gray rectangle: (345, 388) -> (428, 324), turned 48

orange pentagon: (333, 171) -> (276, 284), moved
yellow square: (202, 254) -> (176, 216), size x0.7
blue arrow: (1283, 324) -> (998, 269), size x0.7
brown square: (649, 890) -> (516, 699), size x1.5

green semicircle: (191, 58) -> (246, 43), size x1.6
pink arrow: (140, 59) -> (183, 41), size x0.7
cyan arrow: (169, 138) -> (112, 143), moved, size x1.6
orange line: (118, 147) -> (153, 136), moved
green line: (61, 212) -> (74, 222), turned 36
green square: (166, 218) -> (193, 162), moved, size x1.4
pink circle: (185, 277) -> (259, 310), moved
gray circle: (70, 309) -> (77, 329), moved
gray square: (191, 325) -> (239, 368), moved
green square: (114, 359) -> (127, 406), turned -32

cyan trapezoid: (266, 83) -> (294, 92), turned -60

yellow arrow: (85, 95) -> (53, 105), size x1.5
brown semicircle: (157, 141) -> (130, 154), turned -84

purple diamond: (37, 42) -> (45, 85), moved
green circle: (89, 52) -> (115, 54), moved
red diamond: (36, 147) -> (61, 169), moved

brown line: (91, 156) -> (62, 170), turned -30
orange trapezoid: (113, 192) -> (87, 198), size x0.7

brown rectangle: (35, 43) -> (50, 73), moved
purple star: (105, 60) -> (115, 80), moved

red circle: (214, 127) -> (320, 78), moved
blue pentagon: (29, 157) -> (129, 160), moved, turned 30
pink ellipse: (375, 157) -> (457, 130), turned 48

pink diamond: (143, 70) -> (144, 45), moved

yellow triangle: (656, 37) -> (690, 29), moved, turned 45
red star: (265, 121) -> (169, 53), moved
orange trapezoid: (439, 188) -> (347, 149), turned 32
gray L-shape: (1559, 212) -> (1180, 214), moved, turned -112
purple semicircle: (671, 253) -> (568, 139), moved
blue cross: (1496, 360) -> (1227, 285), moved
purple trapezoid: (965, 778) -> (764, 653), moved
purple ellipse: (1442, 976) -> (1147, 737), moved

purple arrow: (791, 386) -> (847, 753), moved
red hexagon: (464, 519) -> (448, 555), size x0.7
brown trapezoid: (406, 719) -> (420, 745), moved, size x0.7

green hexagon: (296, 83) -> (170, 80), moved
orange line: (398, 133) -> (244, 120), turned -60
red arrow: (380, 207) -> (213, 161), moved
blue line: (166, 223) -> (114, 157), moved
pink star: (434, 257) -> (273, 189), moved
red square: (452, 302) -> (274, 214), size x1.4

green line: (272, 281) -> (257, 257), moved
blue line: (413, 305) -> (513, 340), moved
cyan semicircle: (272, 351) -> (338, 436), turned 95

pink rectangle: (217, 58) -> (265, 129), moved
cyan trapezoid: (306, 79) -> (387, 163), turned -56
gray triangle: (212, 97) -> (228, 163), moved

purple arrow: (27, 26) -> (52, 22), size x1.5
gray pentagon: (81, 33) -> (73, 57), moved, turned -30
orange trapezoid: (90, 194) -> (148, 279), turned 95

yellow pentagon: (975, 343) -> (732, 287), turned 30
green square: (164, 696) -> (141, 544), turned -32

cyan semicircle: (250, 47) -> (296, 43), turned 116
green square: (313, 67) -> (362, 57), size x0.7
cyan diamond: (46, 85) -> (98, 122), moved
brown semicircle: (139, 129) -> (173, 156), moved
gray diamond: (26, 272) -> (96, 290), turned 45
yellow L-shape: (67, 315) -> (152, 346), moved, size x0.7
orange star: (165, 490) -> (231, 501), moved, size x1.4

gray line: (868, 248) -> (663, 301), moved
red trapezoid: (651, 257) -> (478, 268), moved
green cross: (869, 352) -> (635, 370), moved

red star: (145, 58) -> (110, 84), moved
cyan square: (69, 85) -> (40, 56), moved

+---+

> [Your task]
Nothing should be returned except the lines from the first line of the data above through the line with "purple trapezoid: (965, 778)", each one exact.

> [Finished exercise]
gray rectangle: (345, 388) -> (428, 324), turned 48

orange pentagon: (333, 171) -> (276, 284), moved
yellow square: (202, 254) -> (176, 216), size x0.7
blue arrow: (1283, 324) -> (998, 269), size x0.7
brown square: (649, 890) -> (516, 699), size x1.5

green semicircle: (191, 58) -> (246, 43), size x1.6
pink arrow: (140, 59) -> (183, 41), size x0.7
cyan arrow: (169, 138) -> (112, 143), moved, size x1.6
orange line: (118, 147) -> (153, 136), moved
green line: (61, 212) -> (74, 222), turned 36
green square: (166, 218) -> (193, 162), moved, size x1.4
pink circle: (185, 277) -> (259, 310), moved
gray circle: (70, 309) -> (77, 329), moved
gray square: (191, 325) -> (239, 368), moved
green square: (114, 359) -> (127, 406), turned -32

cyan trapezoid: (266, 83) -> (294, 92), turned -60

yellow arrow: (85, 95) -> (53, 105), size x1.5
brown semicircle: (157, 141) -> (130, 154), turned -84

purple diamond: (37, 42) -> (45, 85), moved
green circle: (89, 52) -> (115, 54), moved
red diamond: (36, 147) -> (61, 169), moved

brown line: (91, 156) -> (62, 170), turned -30
orange trapezoid: (113, 192) -> (87, 198), size x0.7

brown rectangle: (35, 43) -> (50, 73), moved
purple star: (105, 60) -> (115, 80), moved

red circle: (214, 127) -> (320, 78), moved
blue pentagon: (29, 157) -> (129, 160), moved, turned 30
pink ellipse: (375, 157) -> (457, 130), turned 48

pink diamond: (143, 70) -> (144, 45), moved

yellow triangle: (656, 37) -> (690, 29), moved, turned 45
red star: (265, 121) -> (169, 53), moved
orange trapezoid: (439, 188) -> (347, 149), turned 32
gray L-shape: (1559, 212) -> (1180, 214), moved, turned -112
purple semicircle: (671, 253) -> (568, 139), moved
blue cross: (1496, 360) -> (1227, 285), moved
purple trapezoid: (965, 778) -> (764, 653), moved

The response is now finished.